-- PROVIDED RECORDS --
# # #
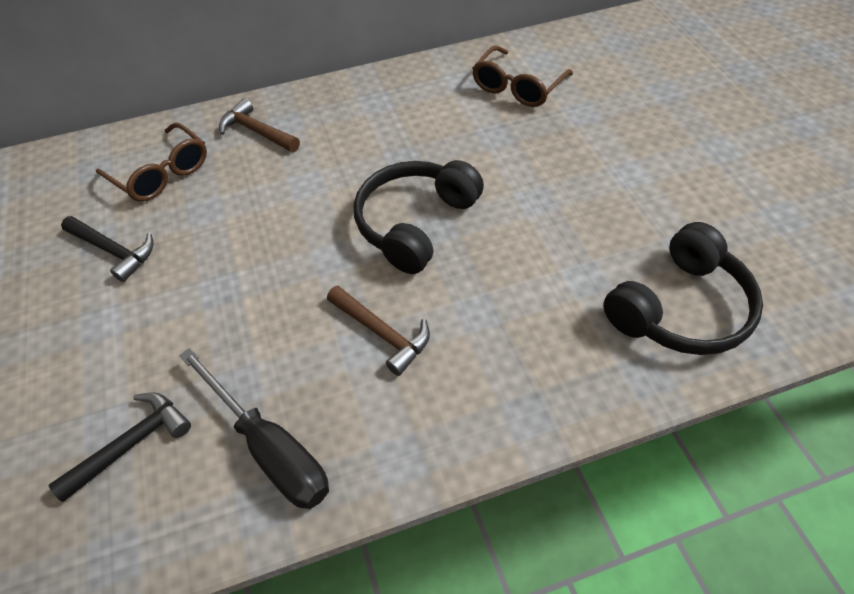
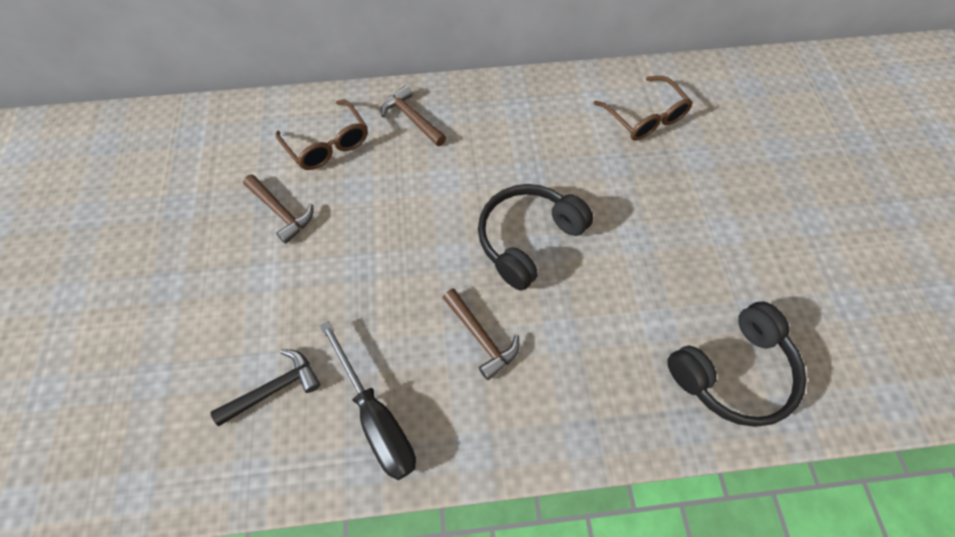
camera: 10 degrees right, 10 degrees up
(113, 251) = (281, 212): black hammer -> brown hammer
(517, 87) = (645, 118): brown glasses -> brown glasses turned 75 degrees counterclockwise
# # #
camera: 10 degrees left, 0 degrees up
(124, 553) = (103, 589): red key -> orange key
# # #
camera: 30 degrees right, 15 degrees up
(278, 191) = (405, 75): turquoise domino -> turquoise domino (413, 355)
# # #
-- TASK TO COMPLETE --
Out of the data above, give again only the lines starting at the one holding "(113, 251) = (281, 212): black" and ending at the one holding "(517, 87) = (645, 118): brown", unchanged.

-- EXERCISE ANSWER --
(113, 251) = (281, 212): black hammer -> brown hammer
(517, 87) = (645, 118): brown glasses -> brown glasses turned 75 degrees counterclockwise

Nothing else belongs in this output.